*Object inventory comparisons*
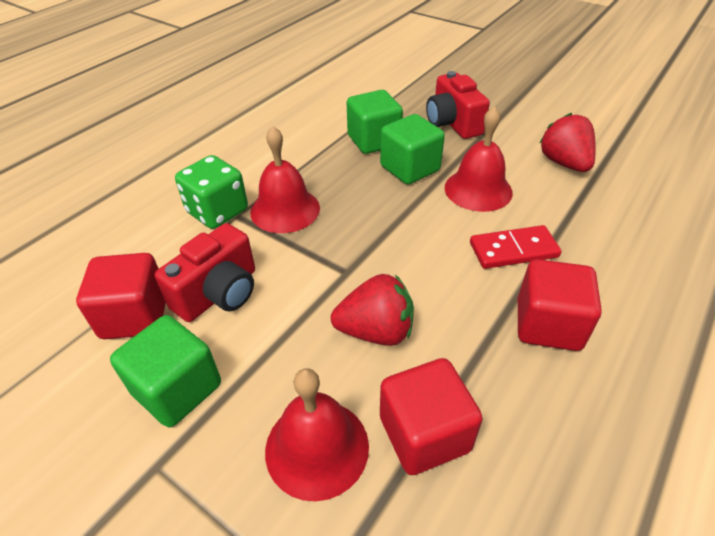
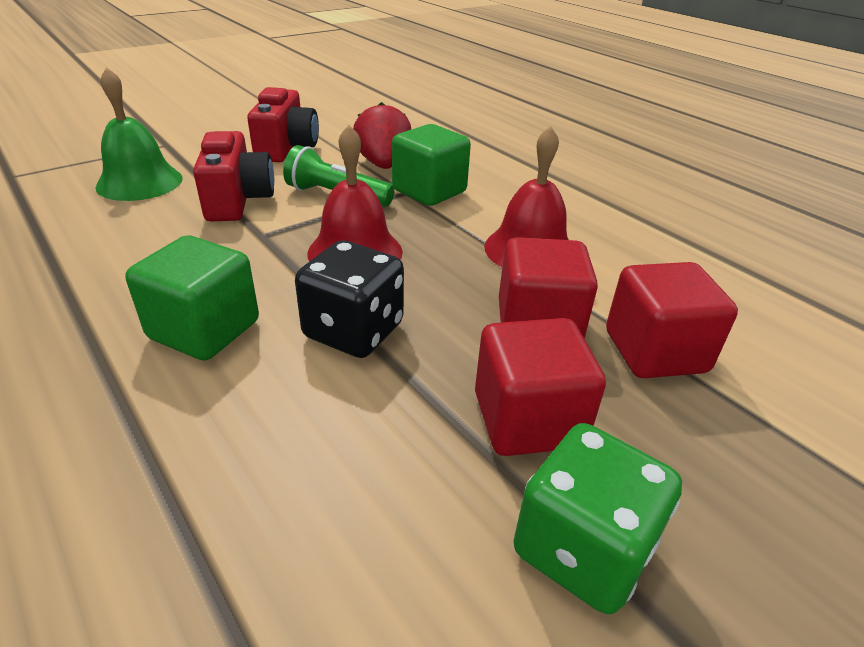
black dice: 0 -> 1
green bell: 0 -> 1
green cube: 3 -> 2
green flashlight: 0 -> 1
red bell: 3 -> 2
red domino: 1 -> 0
red strawberry: 2 -> 1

*ACTIVITY*
Check every line above for the word "green" and copy those that have it.

*RESULT OF THIS TASK*
green bell: 0 -> 1
green cube: 3 -> 2
green flashlight: 0 -> 1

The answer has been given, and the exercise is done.